| Data excerpts |
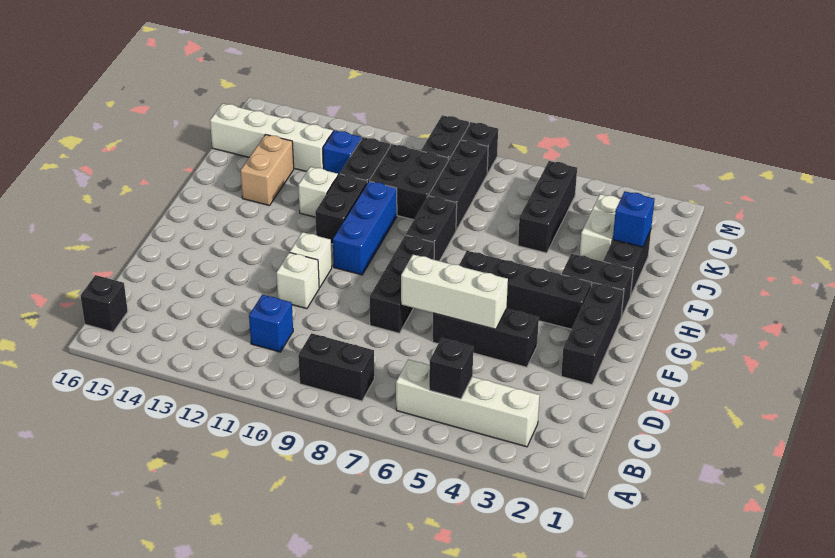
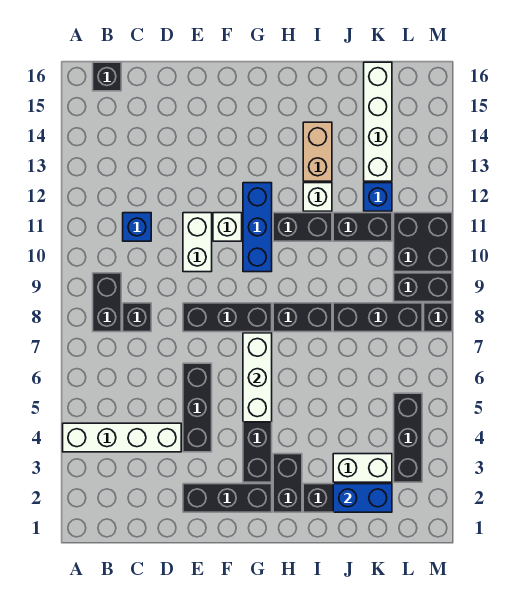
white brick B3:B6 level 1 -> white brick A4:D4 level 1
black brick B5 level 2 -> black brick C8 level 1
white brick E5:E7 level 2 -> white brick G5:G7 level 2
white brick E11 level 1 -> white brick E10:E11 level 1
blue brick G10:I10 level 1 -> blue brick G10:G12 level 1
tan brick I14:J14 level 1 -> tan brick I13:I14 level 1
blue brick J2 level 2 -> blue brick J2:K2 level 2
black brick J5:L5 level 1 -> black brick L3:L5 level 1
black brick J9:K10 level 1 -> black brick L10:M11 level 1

| Aim of the exercise |
The answer must consist of each line from the data that includes the string "white".

| Worked solution |
white brick B3:B6 level 1 -> white brick A4:D4 level 1
white brick E5:E7 level 2 -> white brick G5:G7 level 2
white brick E11 level 1 -> white brick E10:E11 level 1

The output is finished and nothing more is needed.